• **EXERCISE REQUIREMENTS**
Using the data beneath this instruction, retype only the lines from the one that contains "(257, 212) = (354, 268): black" down to the one that contains "(899, 325) = (485, 400): red", both included, exactly as they appear.

• **RECORDS SUPPLIED**

**********

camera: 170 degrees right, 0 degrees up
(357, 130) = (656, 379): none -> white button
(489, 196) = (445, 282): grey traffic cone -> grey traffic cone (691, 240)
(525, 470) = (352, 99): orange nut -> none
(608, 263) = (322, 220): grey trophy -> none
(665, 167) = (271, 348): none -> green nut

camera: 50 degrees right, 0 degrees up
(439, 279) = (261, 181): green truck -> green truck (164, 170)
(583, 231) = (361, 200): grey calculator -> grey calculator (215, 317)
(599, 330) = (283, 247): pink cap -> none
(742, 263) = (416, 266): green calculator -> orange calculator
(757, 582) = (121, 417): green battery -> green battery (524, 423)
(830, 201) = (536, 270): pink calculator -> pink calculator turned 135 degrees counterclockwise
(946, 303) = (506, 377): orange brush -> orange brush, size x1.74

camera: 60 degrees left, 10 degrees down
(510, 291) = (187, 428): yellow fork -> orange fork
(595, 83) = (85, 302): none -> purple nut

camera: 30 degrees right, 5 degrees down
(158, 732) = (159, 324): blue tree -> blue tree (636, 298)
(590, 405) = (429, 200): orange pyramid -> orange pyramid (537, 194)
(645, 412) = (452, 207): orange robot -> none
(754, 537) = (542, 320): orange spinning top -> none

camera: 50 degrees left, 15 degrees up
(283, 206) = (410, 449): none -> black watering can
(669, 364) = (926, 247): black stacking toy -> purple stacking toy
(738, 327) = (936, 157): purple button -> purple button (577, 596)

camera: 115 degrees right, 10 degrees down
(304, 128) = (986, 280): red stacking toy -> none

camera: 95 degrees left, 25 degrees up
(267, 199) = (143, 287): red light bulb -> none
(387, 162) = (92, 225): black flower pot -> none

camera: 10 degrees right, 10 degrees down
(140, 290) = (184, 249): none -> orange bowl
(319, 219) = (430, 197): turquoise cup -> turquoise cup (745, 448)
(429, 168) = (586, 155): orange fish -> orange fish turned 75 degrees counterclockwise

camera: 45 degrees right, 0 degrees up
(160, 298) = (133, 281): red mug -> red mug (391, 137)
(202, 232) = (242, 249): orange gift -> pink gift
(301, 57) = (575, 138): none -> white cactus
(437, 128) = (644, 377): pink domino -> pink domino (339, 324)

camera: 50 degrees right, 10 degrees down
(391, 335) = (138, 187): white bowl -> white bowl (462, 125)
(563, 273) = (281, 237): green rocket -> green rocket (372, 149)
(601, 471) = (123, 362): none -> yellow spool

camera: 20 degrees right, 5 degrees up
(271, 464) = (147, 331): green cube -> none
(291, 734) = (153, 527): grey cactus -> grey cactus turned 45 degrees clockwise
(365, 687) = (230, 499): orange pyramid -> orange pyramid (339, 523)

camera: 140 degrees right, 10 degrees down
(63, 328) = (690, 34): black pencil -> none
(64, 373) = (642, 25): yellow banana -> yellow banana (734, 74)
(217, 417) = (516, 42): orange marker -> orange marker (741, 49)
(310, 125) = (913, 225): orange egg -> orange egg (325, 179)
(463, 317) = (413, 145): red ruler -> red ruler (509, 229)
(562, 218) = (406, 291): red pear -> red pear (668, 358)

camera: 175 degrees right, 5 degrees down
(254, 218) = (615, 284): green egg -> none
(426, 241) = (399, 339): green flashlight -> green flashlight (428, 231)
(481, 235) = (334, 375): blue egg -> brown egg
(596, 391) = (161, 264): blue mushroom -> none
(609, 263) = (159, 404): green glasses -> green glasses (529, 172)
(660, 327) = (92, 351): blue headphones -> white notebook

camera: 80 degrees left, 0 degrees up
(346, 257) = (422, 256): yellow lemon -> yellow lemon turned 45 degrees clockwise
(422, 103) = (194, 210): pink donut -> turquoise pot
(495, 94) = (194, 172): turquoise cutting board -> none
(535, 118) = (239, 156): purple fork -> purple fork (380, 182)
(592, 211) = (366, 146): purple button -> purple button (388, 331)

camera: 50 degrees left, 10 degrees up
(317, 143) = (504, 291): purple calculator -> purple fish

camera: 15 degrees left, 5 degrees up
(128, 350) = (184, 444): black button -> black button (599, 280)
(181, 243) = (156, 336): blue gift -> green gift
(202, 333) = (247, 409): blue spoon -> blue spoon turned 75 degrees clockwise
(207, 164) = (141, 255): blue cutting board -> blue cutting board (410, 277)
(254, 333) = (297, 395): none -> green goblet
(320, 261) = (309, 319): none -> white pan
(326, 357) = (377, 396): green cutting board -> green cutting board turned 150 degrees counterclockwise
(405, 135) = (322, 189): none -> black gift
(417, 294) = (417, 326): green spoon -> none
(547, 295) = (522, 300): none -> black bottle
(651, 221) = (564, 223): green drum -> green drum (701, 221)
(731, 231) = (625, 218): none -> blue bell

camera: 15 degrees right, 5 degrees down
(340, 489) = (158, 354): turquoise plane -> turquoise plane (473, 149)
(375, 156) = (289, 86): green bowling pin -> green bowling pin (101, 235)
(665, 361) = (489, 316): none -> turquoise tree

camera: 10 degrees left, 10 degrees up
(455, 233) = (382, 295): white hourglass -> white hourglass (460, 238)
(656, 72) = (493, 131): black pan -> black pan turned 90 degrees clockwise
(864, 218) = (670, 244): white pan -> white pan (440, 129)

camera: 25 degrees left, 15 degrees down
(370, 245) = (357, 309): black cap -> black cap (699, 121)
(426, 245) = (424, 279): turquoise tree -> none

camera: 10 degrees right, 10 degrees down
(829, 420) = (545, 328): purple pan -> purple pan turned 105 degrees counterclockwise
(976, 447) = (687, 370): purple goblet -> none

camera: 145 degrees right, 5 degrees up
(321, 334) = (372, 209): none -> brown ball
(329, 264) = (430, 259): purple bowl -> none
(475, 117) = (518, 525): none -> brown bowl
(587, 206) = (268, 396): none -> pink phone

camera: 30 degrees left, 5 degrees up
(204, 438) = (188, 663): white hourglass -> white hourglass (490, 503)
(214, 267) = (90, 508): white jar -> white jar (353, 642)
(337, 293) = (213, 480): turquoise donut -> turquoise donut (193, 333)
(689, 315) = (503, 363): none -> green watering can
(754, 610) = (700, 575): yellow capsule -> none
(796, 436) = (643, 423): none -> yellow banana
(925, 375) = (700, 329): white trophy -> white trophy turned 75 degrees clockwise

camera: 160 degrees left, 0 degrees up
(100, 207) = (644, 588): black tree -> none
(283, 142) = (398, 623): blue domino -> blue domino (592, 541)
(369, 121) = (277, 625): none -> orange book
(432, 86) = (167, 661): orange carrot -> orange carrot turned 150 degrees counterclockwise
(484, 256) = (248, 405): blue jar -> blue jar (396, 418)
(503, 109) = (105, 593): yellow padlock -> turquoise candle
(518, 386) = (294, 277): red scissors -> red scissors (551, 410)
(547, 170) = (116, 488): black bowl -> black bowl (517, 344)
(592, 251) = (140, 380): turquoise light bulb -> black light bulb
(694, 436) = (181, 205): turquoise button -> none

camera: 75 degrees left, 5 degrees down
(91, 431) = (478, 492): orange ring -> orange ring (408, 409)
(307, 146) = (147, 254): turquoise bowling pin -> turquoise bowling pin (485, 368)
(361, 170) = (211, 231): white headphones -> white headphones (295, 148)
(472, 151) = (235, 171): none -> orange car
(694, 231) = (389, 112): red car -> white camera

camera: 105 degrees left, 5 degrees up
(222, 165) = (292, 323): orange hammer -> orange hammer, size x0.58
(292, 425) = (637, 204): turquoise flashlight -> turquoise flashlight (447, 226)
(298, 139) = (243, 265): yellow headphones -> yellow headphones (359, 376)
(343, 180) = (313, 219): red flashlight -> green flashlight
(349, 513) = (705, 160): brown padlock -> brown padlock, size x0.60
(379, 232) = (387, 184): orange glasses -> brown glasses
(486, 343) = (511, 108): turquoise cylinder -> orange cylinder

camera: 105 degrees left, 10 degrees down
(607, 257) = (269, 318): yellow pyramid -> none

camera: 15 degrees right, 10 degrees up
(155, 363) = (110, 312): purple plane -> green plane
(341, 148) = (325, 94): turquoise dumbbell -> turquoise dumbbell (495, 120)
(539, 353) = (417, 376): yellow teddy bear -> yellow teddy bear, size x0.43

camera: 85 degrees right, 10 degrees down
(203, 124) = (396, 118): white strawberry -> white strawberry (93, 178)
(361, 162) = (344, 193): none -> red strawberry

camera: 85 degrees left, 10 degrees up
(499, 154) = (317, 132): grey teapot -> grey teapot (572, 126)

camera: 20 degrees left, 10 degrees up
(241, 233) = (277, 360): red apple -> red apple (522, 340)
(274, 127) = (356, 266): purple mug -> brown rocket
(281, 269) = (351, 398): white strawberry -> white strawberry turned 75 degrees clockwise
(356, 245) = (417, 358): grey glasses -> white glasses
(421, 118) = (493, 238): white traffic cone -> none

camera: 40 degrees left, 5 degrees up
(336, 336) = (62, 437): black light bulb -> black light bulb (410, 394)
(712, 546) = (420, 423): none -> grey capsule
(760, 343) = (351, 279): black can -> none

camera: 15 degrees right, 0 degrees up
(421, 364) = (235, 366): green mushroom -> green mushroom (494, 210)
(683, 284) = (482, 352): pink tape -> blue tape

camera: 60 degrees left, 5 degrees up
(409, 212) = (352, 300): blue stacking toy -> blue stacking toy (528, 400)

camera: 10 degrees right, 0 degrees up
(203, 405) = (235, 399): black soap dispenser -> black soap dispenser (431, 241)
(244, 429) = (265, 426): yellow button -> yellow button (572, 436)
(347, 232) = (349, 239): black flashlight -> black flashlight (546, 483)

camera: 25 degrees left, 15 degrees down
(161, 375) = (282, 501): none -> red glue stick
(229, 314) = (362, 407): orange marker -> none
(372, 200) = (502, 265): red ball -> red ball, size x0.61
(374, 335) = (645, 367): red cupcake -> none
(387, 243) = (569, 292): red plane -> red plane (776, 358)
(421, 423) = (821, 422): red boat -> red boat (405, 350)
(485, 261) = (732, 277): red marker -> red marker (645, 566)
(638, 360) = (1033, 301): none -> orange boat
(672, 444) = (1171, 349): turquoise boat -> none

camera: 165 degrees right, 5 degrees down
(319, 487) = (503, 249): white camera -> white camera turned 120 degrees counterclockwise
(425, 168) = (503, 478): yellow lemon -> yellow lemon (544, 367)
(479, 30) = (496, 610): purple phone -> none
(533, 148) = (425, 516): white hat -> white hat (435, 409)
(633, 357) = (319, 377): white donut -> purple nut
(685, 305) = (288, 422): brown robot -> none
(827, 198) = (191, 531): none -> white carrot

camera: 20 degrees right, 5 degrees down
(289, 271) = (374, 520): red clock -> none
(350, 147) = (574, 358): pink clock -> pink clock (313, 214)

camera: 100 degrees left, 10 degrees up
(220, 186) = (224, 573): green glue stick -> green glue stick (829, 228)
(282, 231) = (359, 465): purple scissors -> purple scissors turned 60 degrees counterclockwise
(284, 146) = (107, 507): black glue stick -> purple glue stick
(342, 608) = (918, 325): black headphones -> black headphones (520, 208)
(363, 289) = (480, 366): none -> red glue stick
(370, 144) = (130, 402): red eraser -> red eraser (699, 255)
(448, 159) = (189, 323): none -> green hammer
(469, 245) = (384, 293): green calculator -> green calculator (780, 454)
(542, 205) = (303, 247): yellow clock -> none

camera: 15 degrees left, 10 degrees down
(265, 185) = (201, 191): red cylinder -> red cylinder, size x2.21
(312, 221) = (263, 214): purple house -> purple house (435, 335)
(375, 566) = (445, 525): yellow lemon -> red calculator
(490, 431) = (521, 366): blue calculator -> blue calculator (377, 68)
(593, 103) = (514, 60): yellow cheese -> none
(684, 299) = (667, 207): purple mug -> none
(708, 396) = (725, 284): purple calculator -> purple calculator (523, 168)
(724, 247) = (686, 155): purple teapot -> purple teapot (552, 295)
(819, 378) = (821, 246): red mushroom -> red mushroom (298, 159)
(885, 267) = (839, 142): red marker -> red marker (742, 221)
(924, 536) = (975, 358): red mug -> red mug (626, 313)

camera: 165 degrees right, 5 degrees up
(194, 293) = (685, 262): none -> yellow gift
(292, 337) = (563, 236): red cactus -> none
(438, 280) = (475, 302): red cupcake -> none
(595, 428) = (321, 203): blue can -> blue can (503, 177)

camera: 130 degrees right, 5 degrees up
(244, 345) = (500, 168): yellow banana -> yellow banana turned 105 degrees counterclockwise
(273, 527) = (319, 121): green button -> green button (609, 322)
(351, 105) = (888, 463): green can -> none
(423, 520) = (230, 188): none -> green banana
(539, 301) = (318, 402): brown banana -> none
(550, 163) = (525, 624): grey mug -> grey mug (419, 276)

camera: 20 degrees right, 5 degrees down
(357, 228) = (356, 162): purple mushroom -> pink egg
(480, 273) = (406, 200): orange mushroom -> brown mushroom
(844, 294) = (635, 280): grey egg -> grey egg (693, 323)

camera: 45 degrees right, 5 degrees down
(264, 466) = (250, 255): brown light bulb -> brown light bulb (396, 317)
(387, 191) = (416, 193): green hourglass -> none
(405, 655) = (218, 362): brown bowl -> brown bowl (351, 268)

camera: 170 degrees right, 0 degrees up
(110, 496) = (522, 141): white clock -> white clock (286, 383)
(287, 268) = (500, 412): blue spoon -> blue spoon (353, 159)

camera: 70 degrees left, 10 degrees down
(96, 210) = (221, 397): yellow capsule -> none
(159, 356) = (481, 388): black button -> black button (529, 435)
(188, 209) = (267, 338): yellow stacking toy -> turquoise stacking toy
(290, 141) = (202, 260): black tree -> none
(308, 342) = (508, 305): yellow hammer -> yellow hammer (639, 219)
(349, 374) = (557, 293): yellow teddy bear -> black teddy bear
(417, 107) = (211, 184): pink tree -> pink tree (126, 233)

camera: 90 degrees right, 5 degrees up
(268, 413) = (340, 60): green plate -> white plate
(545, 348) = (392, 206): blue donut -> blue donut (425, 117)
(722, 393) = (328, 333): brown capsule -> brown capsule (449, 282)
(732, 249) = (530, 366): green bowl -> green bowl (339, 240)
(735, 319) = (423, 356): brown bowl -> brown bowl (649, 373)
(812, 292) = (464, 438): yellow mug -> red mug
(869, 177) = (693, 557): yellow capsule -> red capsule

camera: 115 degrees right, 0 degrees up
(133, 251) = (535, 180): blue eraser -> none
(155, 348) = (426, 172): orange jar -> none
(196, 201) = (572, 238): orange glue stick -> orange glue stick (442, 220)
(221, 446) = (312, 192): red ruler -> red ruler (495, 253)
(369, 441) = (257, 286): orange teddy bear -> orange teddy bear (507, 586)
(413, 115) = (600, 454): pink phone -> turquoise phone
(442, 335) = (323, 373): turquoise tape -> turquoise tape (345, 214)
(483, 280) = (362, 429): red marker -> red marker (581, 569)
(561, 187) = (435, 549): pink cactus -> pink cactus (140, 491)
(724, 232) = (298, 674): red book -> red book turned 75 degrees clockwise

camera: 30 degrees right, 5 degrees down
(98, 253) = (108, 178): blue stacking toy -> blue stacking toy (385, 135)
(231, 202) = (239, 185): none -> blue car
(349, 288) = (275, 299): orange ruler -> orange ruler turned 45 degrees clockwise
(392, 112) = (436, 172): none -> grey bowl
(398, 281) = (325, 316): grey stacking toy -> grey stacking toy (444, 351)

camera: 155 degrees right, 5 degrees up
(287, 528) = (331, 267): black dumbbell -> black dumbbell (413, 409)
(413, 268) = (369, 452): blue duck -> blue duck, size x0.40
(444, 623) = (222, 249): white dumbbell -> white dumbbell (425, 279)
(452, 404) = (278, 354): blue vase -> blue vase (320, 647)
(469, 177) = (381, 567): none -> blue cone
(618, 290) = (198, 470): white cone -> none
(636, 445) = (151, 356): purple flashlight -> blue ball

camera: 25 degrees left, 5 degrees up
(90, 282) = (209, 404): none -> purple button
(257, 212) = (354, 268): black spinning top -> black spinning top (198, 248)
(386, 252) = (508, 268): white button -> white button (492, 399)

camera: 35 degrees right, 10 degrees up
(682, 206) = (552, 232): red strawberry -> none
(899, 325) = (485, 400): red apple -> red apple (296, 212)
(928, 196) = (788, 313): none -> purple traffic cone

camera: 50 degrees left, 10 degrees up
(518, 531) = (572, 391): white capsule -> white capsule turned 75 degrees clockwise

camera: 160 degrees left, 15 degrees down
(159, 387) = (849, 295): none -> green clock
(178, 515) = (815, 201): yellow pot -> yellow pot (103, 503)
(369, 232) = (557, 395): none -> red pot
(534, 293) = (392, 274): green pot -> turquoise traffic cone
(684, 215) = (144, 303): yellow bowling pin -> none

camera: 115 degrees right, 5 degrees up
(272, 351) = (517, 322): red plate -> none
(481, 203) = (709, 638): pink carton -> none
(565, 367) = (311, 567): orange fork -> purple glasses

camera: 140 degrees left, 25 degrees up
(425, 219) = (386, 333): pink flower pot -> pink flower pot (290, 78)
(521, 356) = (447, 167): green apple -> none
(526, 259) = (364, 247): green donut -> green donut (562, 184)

**********

• **ANSWER BELOW**
(257, 212) = (354, 268): black spinning top -> black spinning top (198, 248)
(386, 252) = (508, 268): white button -> white button (492, 399)

camera: 35 degrees right, 10 degrees up
(682, 206) = (552, 232): red strawberry -> none
(899, 325) = (485, 400): red apple -> red apple (296, 212)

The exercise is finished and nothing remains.